Each line below must be reproduced exactly, though the pictures are to be dropped.

*EXERCISE DATA*
=====

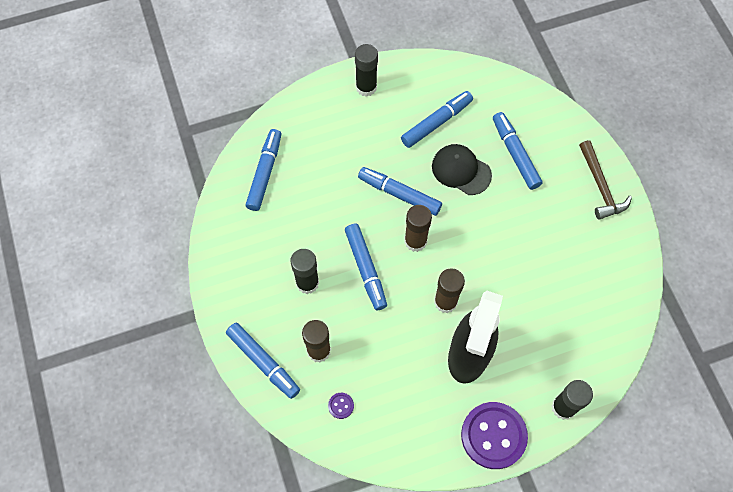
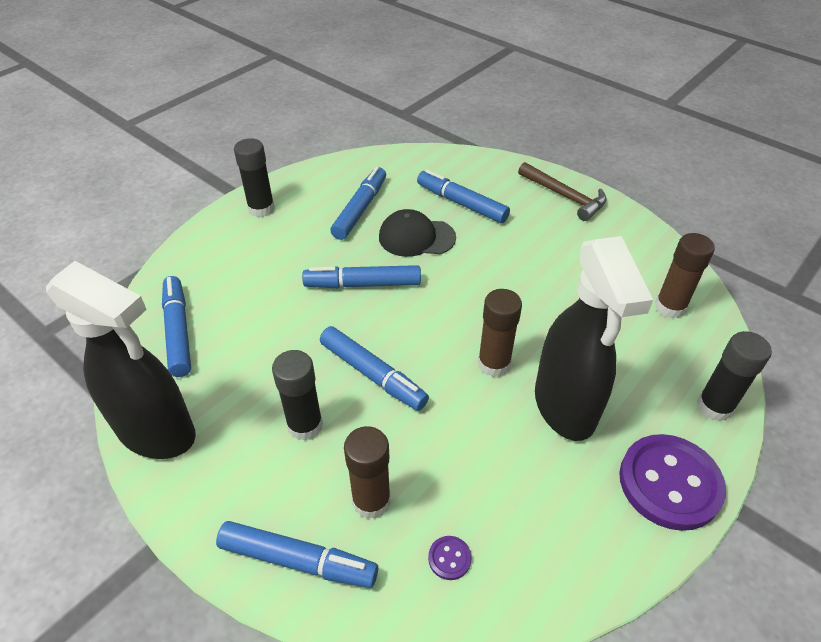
camera: 30 degrees left, 20 degrees down
(224, 243) = (157, 432): none -> black spray bottle
(415, 241) = (413, 320): brown glue stick -> brown glue stick (670, 307)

=====

*TASK SOLUTION*
camera: 30 degrees left, 20 degrees down
(224, 243) = (157, 432): none -> black spray bottle
(415, 241) = (413, 320): brown glue stick -> brown glue stick (670, 307)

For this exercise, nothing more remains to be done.